■ Task to carry out:
For each line below that holds the word "BUSY", make a copy.

(Input records)

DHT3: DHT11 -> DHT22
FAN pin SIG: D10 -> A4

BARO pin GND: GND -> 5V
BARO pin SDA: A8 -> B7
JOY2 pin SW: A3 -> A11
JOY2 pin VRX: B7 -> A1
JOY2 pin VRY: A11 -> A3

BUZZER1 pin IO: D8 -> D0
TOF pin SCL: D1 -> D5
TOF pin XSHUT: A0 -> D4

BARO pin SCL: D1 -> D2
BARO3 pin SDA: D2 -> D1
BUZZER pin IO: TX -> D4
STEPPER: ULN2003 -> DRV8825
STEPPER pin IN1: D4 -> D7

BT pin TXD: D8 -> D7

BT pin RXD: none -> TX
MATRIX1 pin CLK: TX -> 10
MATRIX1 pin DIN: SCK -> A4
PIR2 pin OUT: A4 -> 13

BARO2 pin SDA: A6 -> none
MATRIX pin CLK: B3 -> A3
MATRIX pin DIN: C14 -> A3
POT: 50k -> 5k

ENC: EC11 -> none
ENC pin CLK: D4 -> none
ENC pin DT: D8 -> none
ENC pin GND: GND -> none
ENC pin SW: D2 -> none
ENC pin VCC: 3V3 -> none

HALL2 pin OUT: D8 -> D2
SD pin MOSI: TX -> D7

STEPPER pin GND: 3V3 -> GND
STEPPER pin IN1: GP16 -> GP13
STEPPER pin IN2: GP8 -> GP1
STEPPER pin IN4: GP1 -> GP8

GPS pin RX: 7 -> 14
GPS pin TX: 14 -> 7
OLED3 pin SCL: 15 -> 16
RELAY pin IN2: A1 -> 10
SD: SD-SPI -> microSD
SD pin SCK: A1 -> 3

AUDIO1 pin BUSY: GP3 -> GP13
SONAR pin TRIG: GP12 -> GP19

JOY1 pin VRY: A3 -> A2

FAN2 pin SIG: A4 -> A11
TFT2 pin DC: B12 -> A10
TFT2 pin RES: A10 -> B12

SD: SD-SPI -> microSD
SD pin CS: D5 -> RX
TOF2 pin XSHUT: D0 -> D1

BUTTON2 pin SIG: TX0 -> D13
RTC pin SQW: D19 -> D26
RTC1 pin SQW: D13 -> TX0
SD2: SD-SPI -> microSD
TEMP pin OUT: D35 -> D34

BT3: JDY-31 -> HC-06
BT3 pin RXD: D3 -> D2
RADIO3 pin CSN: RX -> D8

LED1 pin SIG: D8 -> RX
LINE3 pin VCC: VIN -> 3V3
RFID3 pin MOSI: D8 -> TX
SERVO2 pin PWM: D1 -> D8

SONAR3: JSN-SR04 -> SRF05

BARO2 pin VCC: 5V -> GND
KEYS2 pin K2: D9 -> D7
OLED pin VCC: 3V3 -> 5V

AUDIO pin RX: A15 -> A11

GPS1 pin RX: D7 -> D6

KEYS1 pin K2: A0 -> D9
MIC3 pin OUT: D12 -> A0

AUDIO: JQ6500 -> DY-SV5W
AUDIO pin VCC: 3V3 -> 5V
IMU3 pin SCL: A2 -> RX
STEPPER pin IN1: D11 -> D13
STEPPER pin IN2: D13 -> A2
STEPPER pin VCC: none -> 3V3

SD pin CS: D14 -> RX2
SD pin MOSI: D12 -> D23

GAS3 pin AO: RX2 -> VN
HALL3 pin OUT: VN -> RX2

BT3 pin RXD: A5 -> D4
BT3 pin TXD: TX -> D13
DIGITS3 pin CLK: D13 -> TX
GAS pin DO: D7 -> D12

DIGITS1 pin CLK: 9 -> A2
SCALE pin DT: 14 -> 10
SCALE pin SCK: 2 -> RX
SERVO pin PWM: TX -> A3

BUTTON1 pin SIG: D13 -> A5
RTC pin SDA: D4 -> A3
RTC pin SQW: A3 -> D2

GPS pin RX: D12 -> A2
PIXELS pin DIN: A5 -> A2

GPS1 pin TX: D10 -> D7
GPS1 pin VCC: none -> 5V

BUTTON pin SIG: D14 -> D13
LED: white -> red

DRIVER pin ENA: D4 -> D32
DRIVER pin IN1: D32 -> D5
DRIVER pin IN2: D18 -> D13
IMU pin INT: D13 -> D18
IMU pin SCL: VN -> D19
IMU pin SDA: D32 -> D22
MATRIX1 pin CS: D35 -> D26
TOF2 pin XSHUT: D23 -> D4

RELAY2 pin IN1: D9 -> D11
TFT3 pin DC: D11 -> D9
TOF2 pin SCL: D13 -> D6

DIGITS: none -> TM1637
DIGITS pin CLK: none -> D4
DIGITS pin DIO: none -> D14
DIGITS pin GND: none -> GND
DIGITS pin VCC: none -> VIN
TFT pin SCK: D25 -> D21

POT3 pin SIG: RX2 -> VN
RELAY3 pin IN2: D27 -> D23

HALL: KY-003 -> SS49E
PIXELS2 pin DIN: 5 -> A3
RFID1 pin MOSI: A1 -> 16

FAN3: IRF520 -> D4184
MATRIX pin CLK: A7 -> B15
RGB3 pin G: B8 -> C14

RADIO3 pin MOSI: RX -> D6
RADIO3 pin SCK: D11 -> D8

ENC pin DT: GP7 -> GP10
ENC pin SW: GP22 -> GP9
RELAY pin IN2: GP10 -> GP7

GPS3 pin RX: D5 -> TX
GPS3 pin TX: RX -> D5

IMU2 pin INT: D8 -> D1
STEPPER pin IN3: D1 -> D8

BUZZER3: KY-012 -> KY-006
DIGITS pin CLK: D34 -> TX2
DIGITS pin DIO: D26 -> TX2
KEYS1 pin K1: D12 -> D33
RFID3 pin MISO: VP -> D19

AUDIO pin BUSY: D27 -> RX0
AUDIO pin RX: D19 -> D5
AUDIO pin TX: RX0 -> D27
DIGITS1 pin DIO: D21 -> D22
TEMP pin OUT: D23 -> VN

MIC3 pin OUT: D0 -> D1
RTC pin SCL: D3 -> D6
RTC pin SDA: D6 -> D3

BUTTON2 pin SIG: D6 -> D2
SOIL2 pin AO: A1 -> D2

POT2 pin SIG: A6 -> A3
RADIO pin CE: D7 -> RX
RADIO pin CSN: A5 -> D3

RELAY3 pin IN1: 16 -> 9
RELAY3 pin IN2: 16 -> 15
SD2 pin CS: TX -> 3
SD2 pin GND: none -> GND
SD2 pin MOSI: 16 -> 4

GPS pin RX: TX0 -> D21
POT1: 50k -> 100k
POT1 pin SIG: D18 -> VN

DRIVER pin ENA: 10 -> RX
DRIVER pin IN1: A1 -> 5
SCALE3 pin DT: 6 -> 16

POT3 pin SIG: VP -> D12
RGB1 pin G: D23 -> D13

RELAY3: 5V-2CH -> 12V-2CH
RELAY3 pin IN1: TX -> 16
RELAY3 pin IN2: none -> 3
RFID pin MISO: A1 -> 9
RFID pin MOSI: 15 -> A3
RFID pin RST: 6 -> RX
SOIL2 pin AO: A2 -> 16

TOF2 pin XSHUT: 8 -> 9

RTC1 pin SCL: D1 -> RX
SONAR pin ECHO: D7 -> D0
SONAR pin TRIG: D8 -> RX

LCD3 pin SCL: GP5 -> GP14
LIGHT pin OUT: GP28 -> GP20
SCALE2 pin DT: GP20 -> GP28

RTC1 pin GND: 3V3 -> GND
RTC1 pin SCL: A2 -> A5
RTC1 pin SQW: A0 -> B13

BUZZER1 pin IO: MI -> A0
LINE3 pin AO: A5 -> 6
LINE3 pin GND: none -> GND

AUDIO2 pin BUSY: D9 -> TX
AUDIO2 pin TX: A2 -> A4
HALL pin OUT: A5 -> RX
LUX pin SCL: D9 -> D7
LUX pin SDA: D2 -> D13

(End Input records)

■ Exercise result:
AUDIO1 pin BUSY: GP3 -> GP13
AUDIO pin BUSY: D27 -> RX0
AUDIO2 pin BUSY: D9 -> TX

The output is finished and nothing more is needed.